> **Dataset content**:

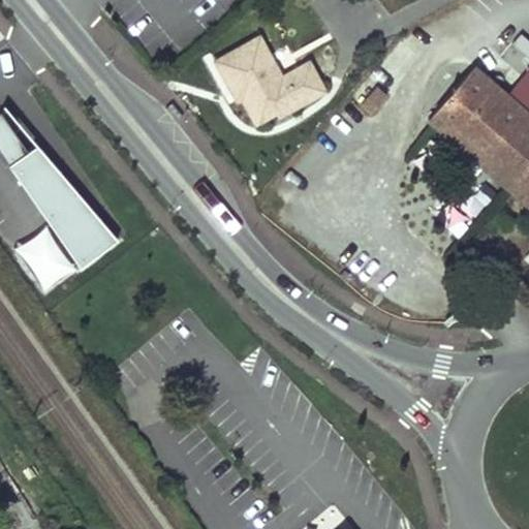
[(528,38),(520,32),(512,43),(528,54),(528,38)]
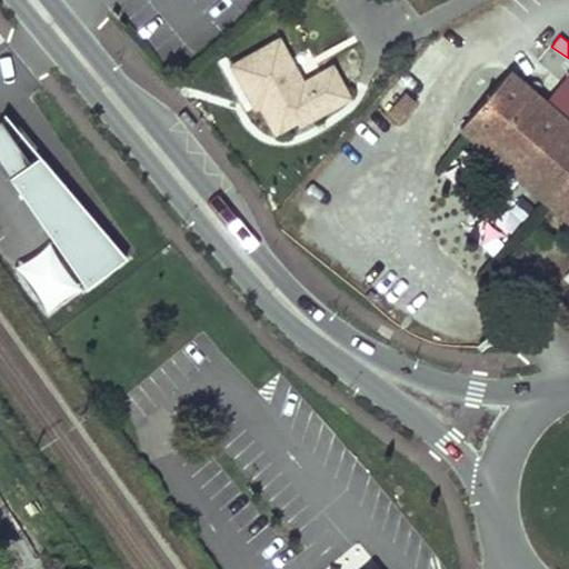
[(451,48),(437,36),(378,103),(399,122),(451,62),(445,55),(451,48)]
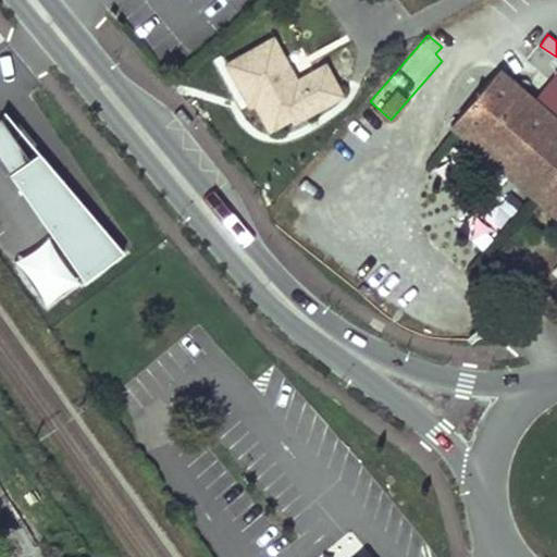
[(273,39),(226,65),(245,98),(256,91),(275,126),(291,118),(308,108),(311,114),(341,97),(323,66),(297,81),(273,39)]
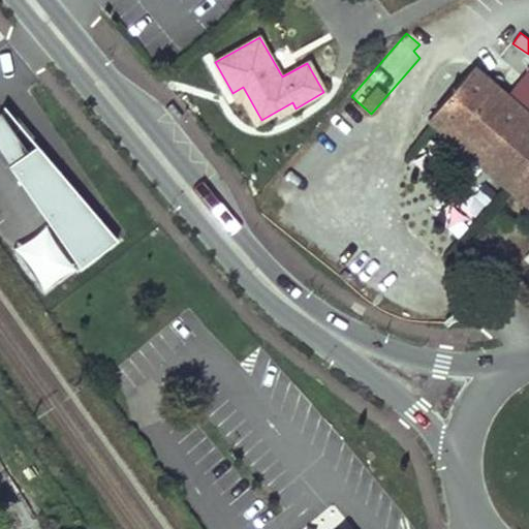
[(528,113),(472,65),(427,118),(528,204),(528,113)]
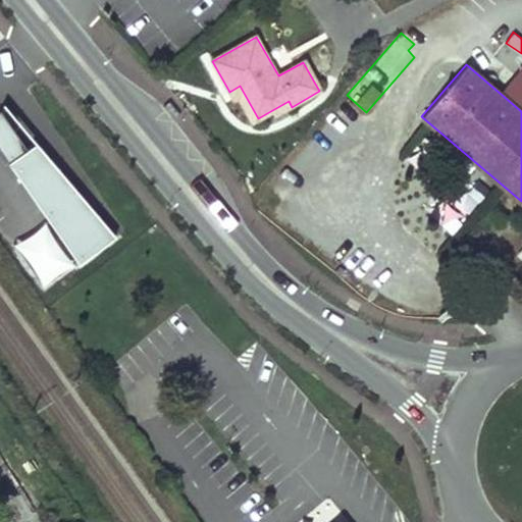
[(240,86),(229,92),(235,101),(238,99),(251,122),(258,118),(240,86)]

> **Your goal**: Pictures are not part of the copy. Return every record exactly.

> **Response for this exercise**:
[(528,38),(520,32),(512,43),(528,54),(528,38)]
[(451,48),(437,36),(378,103),(399,122),(451,62),(445,55),(451,48)]
[(273,39),(226,65),(245,98),(256,91),(275,126),(291,118),(308,108),(311,114),(341,97),(323,66),(297,81),(273,39)]
[(528,113),(472,65),(427,118),(528,204),(528,113)]
[(240,86),(229,92),(235,101),(238,99),(251,122),(258,118),(240,86)]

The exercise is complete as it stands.